Task to complete — Copying task for the records below: reproduce each one exactly and drop the pictures.

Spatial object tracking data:
______
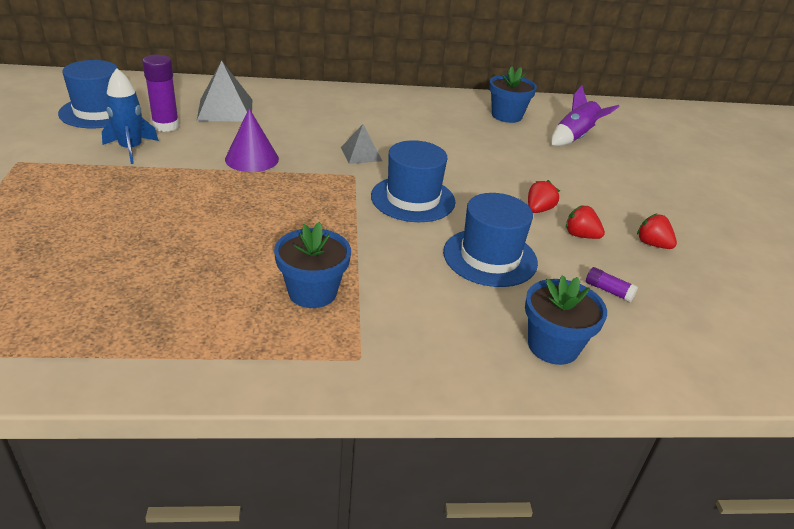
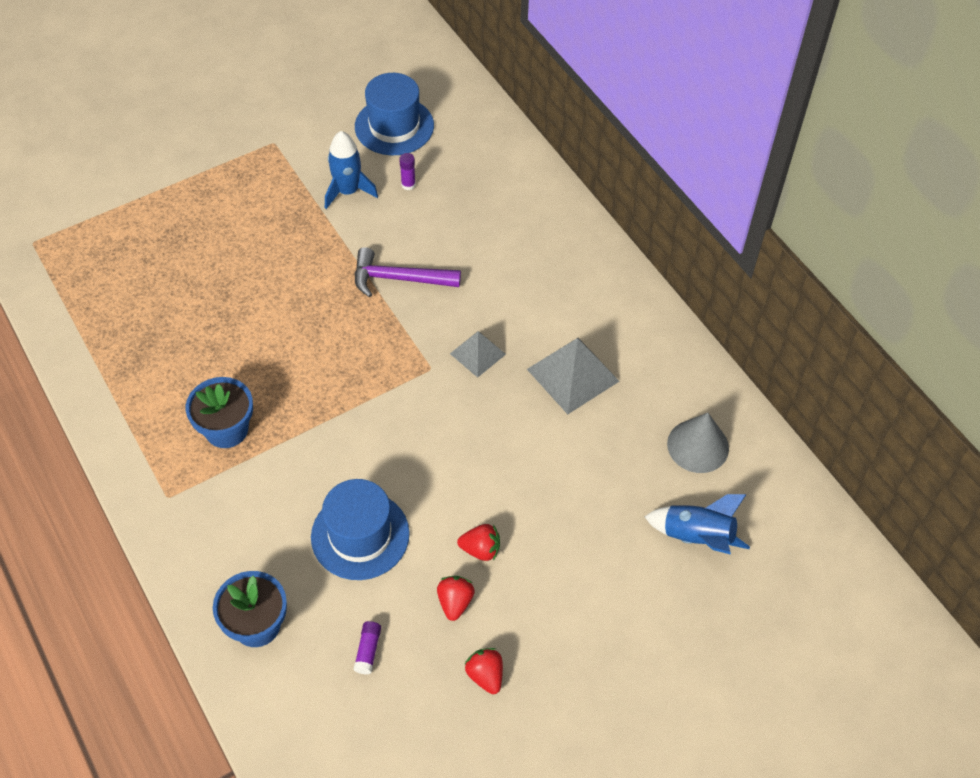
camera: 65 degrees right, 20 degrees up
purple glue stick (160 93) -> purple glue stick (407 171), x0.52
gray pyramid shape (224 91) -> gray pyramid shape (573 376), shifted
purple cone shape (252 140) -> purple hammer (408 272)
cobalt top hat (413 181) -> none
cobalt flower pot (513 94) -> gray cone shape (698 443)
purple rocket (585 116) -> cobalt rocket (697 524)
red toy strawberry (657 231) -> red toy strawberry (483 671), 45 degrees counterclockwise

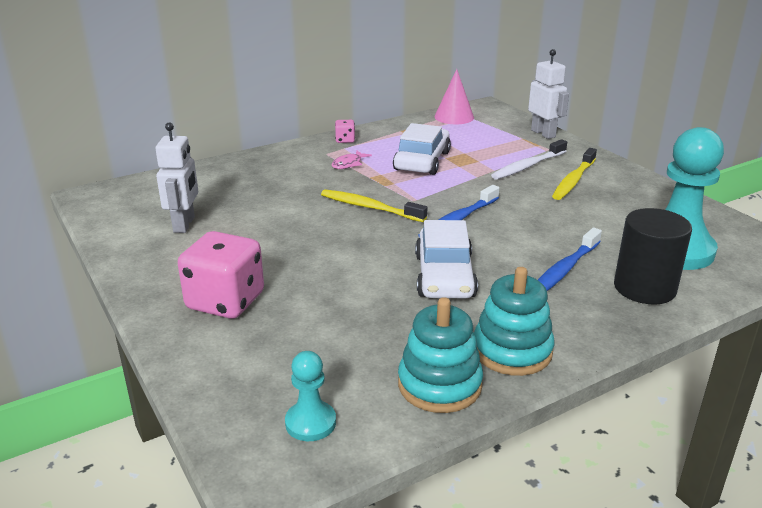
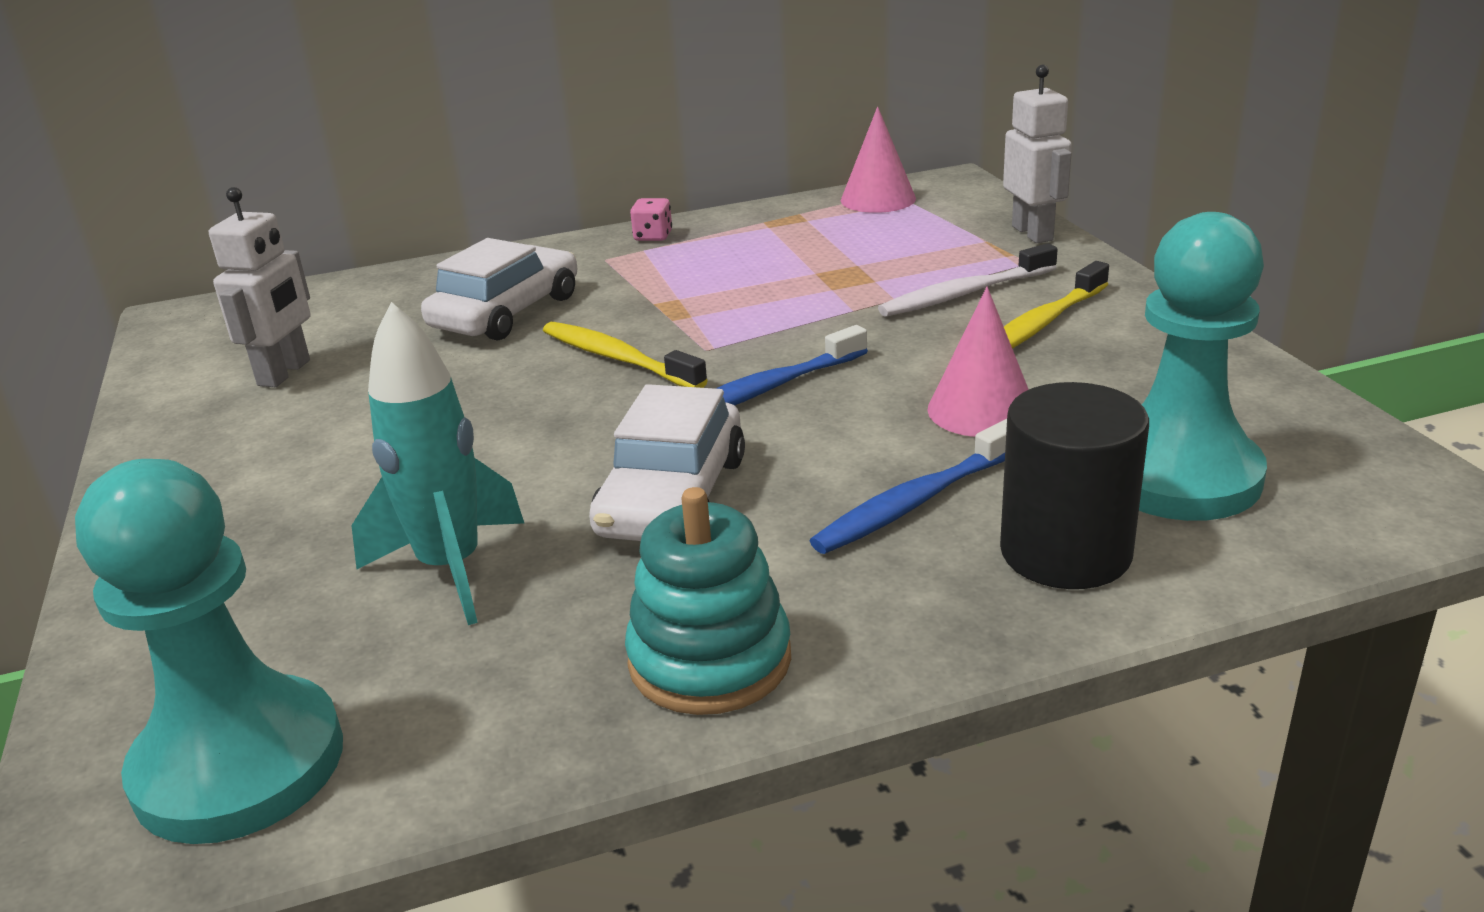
camera: 15 degrees right, 0 degrees up
rose-pink game die (221 275) -> none
teal game pawn (310 396) -> teal game pawn (209 651), x2.04
rose-pink fish (352 160) -> none
snow-white automobile (422 149) -> snow-white automobile (499 289), shifted
teal ring stacker (440 355) -> none
none -> teal rocket (437 463)
none -> rose-pink cone shape (978 362)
______
Reply to the task —
camera: 65 degrees right, 20 degrees up
purple glue stick (160 93) -> purple glue stick (407 171), x0.52
gray pyramid shape (224 91) -> gray pyramid shape (573 376), shifted
purple cone shape (252 140) -> purple hammer (408 272)
cobalt top hat (413 181) -> none
cobalt flower pot (513 94) -> gray cone shape (698 443)
purple rocket (585 116) -> cobalt rocket (697 524)
red toy strawberry (657 231) -> red toy strawberry (483 671), 45 degrees counterclockwise

camera: 15 degrees right, 0 degrees up
rose-pink game die (221 275) -> none
teal game pawn (310 396) -> teal game pawn (209 651), x2.04
rose-pink fish (352 160) -> none
snow-white automobile (422 149) -> snow-white automobile (499 289), shifted
teal ring stacker (440 355) -> none
none -> teal rocket (437 463)
none -> rose-pink cone shape (978 362)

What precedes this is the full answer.